→ **What you should do**
Reproduce exactly, and exclusively, the lines from the line containing "was: purple scissors" through the final line of the listing below.

→ **Available records**
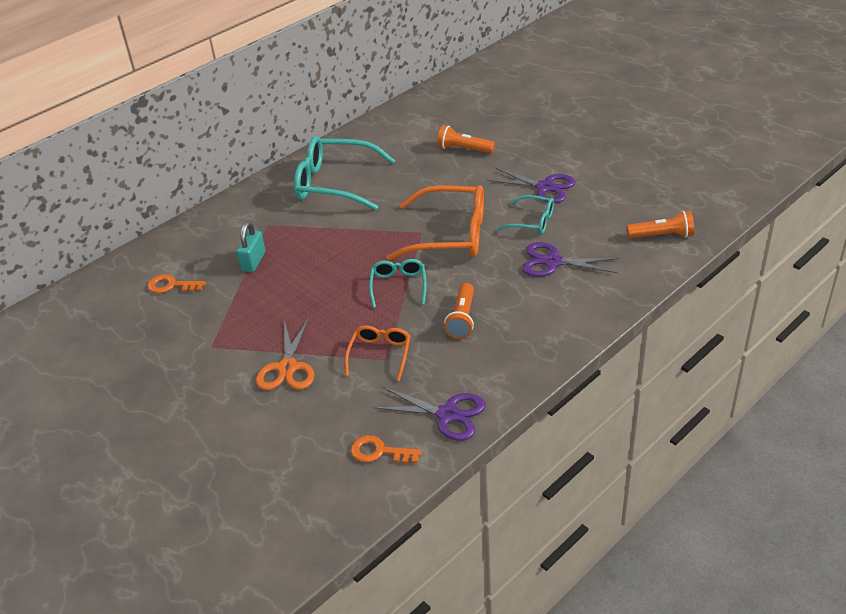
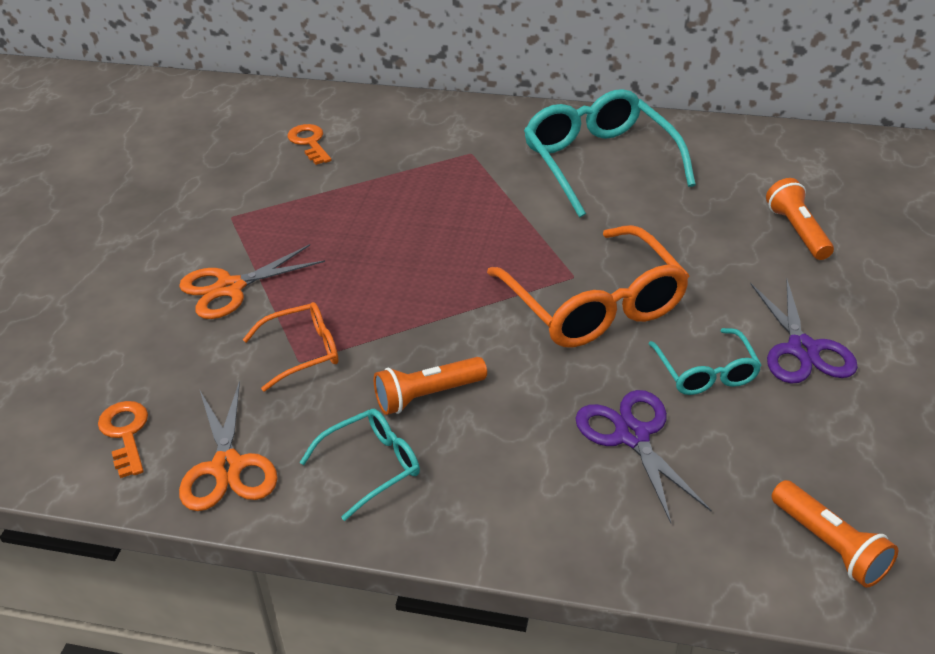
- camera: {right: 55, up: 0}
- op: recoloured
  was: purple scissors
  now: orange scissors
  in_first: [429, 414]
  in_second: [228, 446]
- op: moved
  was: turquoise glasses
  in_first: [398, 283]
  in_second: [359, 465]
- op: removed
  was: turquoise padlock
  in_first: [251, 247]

→ **Result for this task**
  was: purple scissors
  now: orange scissors
  in_first: [429, 414]
  in_second: [228, 446]
- op: moved
  was: turquoise glasses
  in_first: [398, 283]
  in_second: [359, 465]
- op: removed
  was: turquoise padlock
  in_first: [251, 247]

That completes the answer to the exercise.